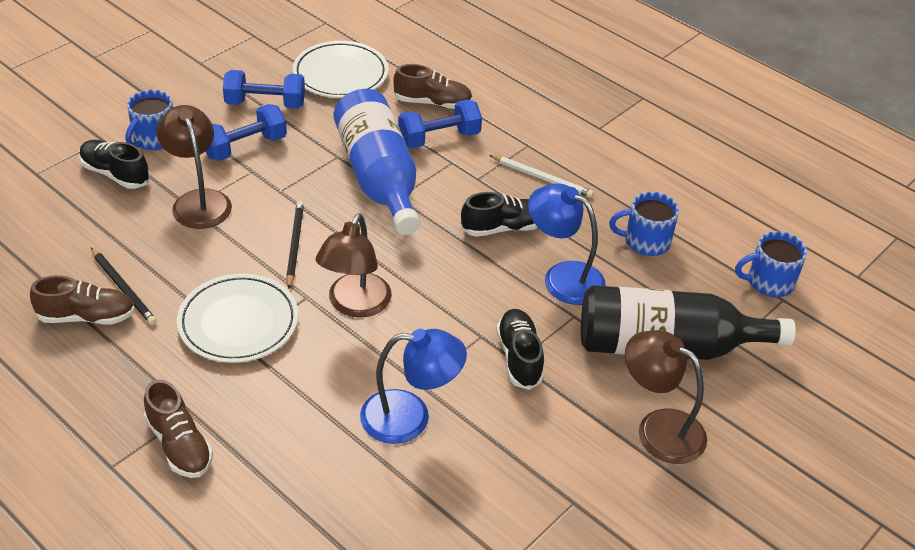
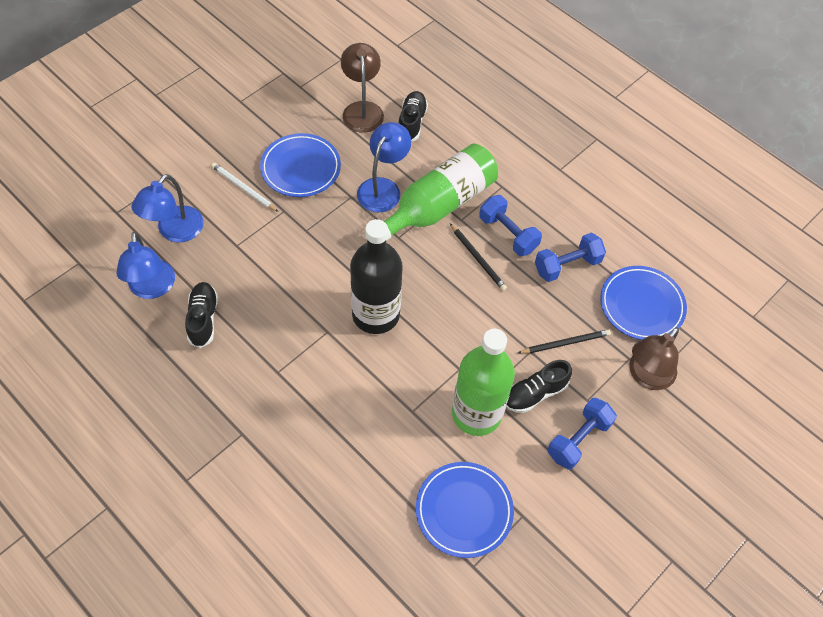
blue bottle: 1 -> 0
blue lamp: 2 -> 3
blue mug: 3 -> 0
blue plate: 0 -> 3
brown lamp: 3 -> 2
brown shoe: 3 -> 0
green bottle: 0 -> 2
white plate: 2 -> 0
++++
* Task item
Reproduce all entries exactly. Pictures do not belong in the copy.

* Reply
blue bottle: 1 -> 0
blue lamp: 2 -> 3
blue mug: 3 -> 0
blue plate: 0 -> 3
brown lamp: 3 -> 2
brown shoe: 3 -> 0
green bottle: 0 -> 2
white plate: 2 -> 0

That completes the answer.